Top of THE DATA

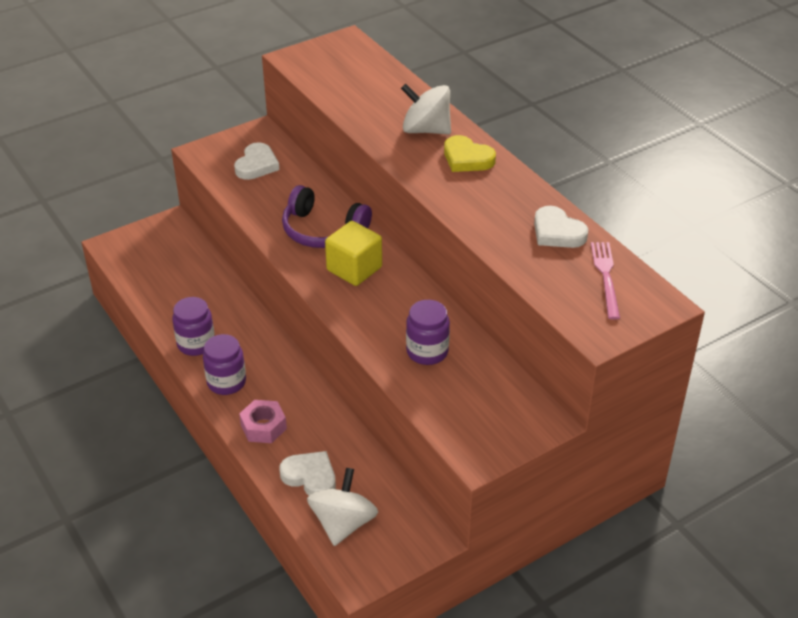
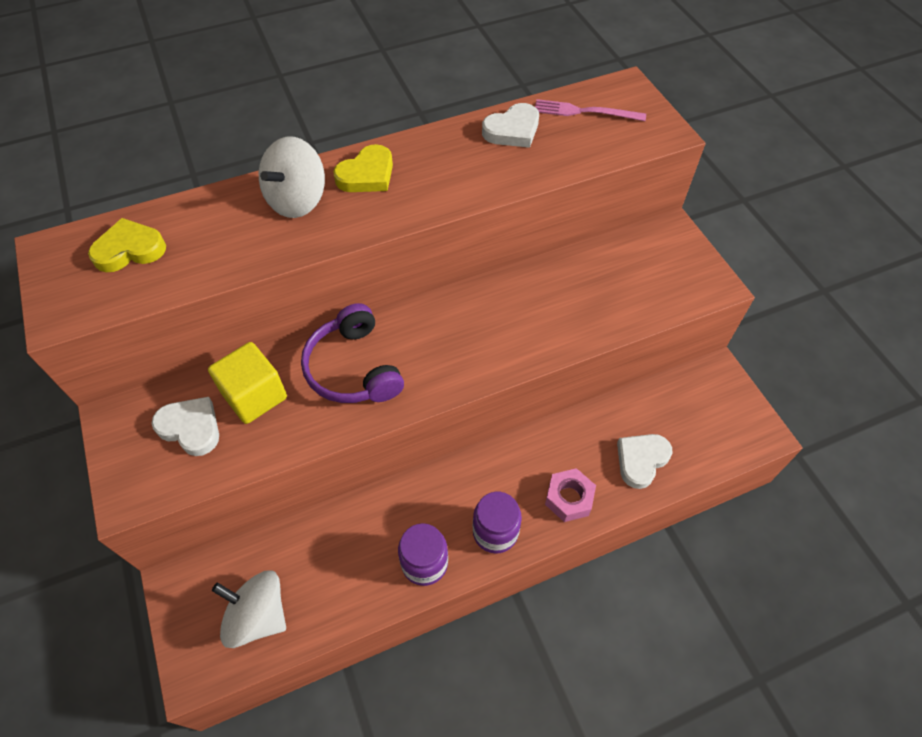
camera: 80 degrees left, 15 degrees up
(322, 231) = (353, 368): purple headphones -> purple headphones turned 120 degrees clockwise
(343, 523) = (700, 438): white spinning top -> white spinning top (258, 615)
(354, 69) = (129, 250): none -> yellow heart
(354, 269) = (430, 345): yellow cube -> yellow cube (254, 395)
(427, 351) = (572, 300): purple jar -> none

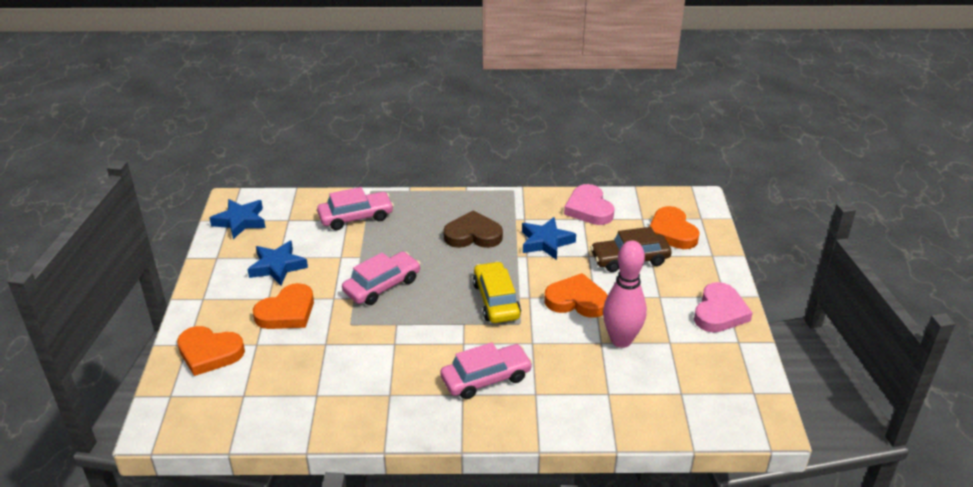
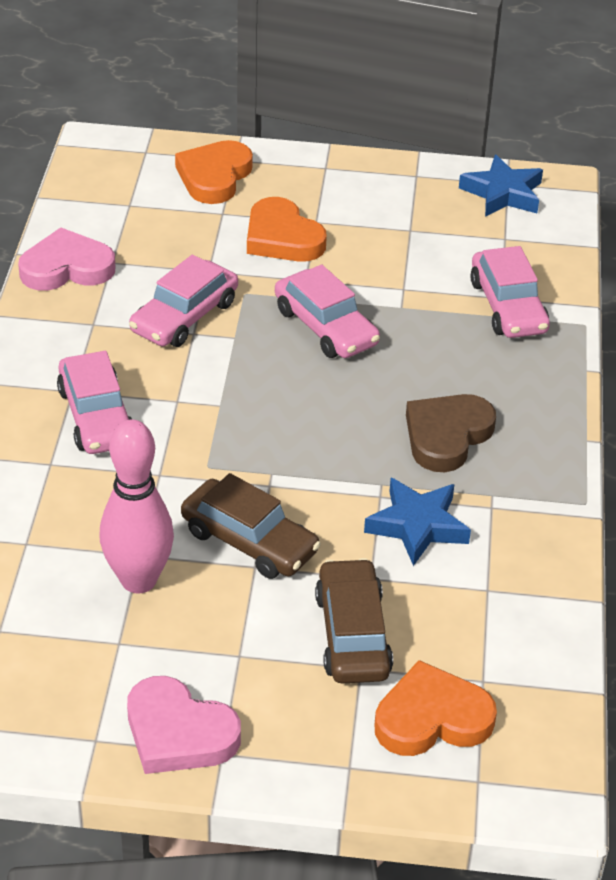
camera: 95 degrees right, 5 degrees up
(277, 266) = (387, 228): blue star -> none
(377, 349) = (184, 316): none -> pink car
(473, 235) = (447, 436): brown heart -> brown heart turned 150 degrees counterclockwise
(496, 300) = (268, 445): yellow car -> none
(576, 300) = (249, 541): orange heart -> brown car
(589, 209) = (519, 603): pink heart -> pink heart (67, 268)

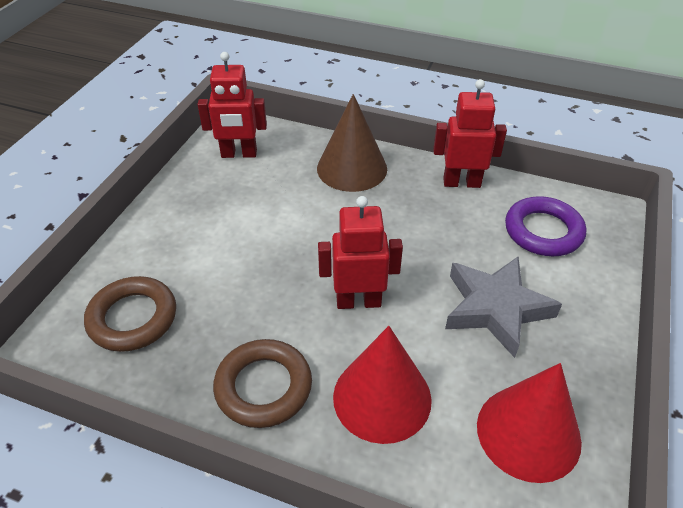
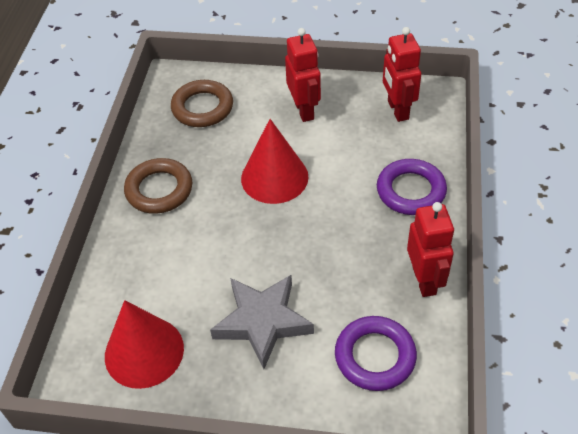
camera: 80 degrees right, 5 degrees up
(352, 168) = (411, 191): brown cone -> purple ring
(358, 301) = (247, 227): red robot -> red robot (304, 110)
(382, 397) = (161, 257): red cone -> red cone (274, 177)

Bottom of THE DATA

_TASK ITEM:_
Set every entry down again exactly as written, and omit the images.

_EXERCISE ANSWER:_
camera: 80 degrees left, 15 degrees up
(322, 231) = (353, 368): purple headphones -> purple headphones turned 120 degrees clockwise
(343, 523) = (700, 438): white spinning top -> white spinning top (258, 615)
(354, 69) = (129, 250): none -> yellow heart
(354, 269) = (430, 345): yellow cube -> yellow cube (254, 395)
(427, 351) = (572, 300): purple jar -> none

camera: 95 degrees right, 5 degrees up
(277, 266) = (387, 228): blue star -> none
(377, 349) = (184, 316): none -> pink car
(473, 235) = (447, 436): brown heart -> brown heart turned 150 degrees counterclockwise
(496, 300) = (268, 445): yellow car -> none
(576, 300) = (249, 541): orange heart -> brown car
(589, 209) = (519, 603): pink heart -> pink heart (67, 268)

camera: 80 degrees right, 5 degrees up
(352, 168) = (411, 191): brown cone -> purple ring
(358, 301) = (247, 227): red robot -> red robot (304, 110)
(382, 397) = (161, 257): red cone -> red cone (274, 177)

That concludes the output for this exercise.